PROBLEM STATEMENT »
As the answer, set down the lines below from the one containing "brown 1x3 brick [278,115,365,233]" through the one containing "pink 1x1 brick", exactly and inclusively, and no others.

THE RECORDS »
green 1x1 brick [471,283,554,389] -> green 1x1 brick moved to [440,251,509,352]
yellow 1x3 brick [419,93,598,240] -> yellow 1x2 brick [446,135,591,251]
...
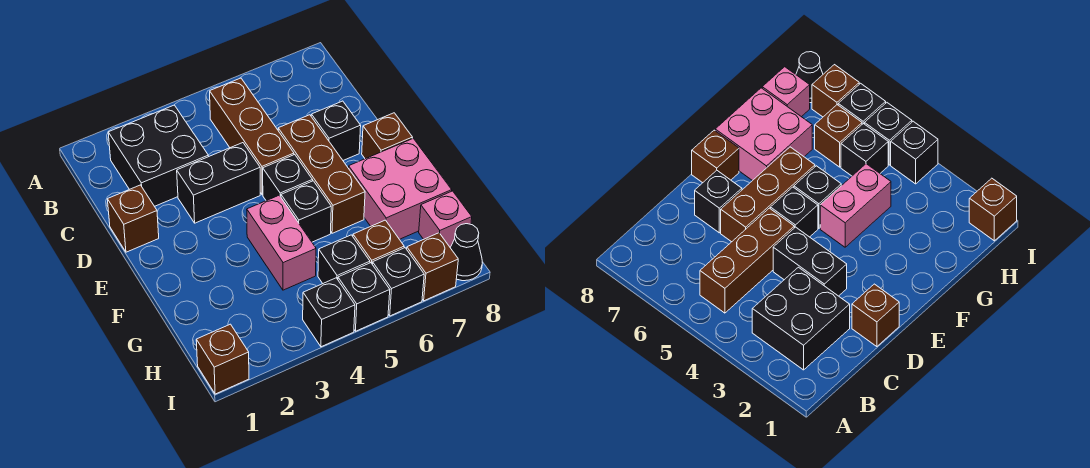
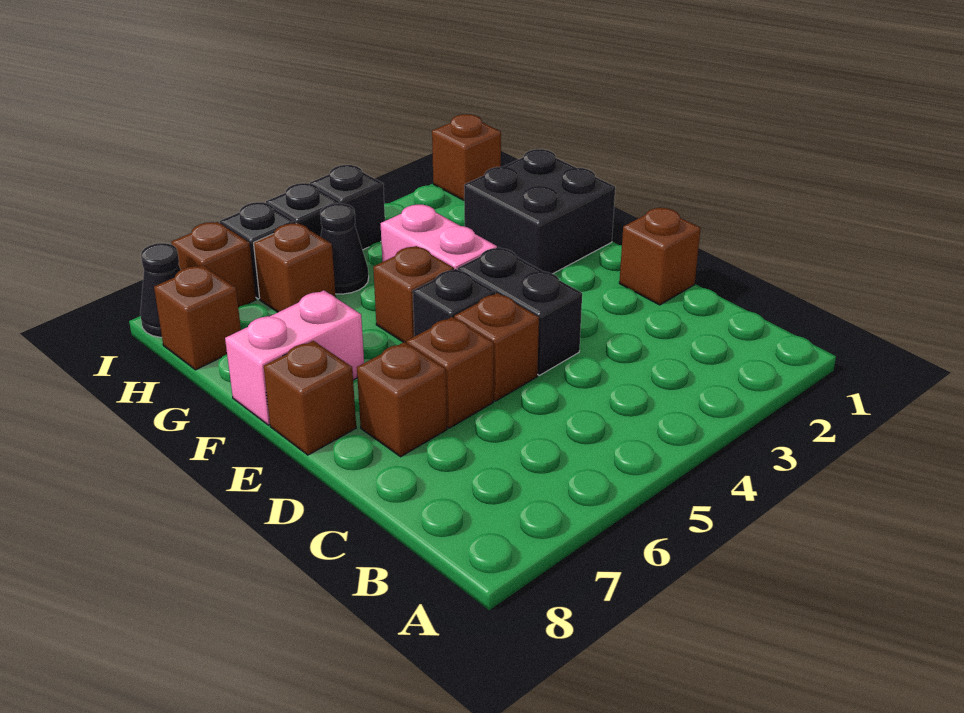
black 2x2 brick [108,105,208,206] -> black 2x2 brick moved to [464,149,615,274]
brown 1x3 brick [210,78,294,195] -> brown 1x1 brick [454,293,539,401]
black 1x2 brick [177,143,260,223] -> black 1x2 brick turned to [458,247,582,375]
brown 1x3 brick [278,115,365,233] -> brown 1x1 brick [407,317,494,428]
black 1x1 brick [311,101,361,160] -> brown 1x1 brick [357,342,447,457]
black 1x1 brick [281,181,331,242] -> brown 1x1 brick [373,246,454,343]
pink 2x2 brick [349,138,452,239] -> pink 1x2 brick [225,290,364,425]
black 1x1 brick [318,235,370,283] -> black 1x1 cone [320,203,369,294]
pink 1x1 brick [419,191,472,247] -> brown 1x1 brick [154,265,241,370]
...
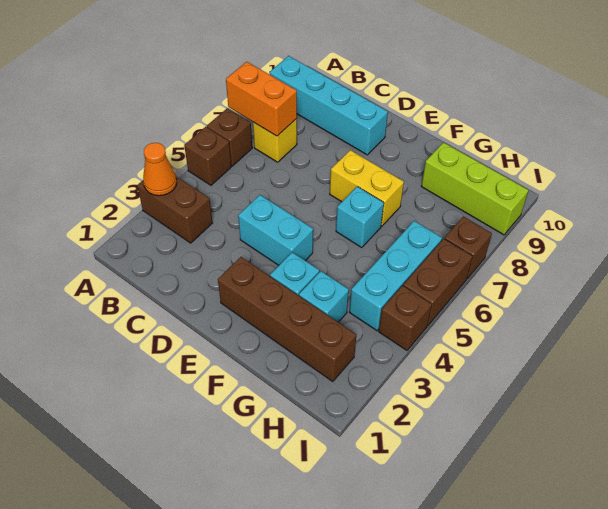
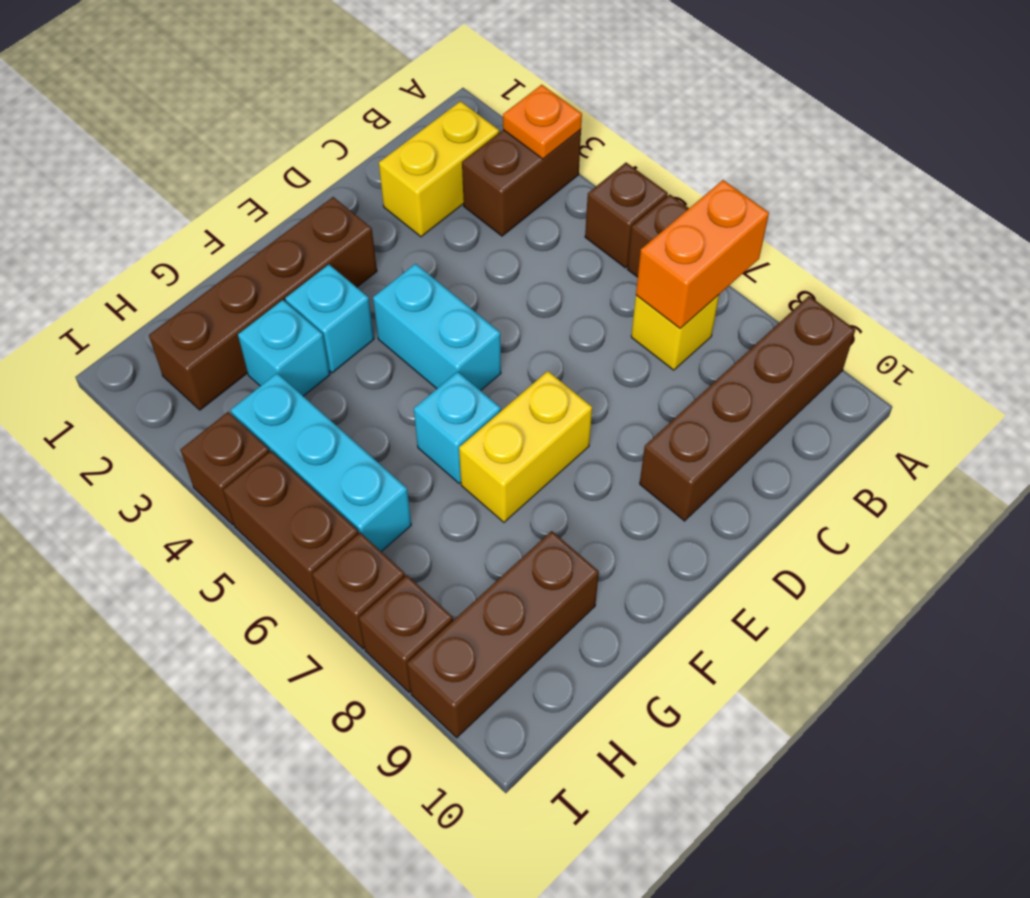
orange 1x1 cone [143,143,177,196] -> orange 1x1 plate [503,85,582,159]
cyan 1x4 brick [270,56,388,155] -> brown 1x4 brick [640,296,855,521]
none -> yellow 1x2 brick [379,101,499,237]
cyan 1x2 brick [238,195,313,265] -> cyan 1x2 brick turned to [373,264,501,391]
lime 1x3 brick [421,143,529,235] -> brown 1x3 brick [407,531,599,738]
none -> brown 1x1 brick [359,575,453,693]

ANSWER AREA »
brown 1x3 brick [278,115,365,233] -> brown 1x1 brick [407,317,494,428]
black 1x1 brick [311,101,361,160] -> brown 1x1 brick [357,342,447,457]
black 1x1 brick [281,181,331,242] -> brown 1x1 brick [373,246,454,343]
pink 2x2 brick [349,138,452,239] -> pink 1x2 brick [225,290,364,425]
black 1x1 brick [318,235,370,283] -> black 1x1 cone [320,203,369,294]
pink 1x1 brick [419,191,472,247] -> brown 1x1 brick [154,265,241,370]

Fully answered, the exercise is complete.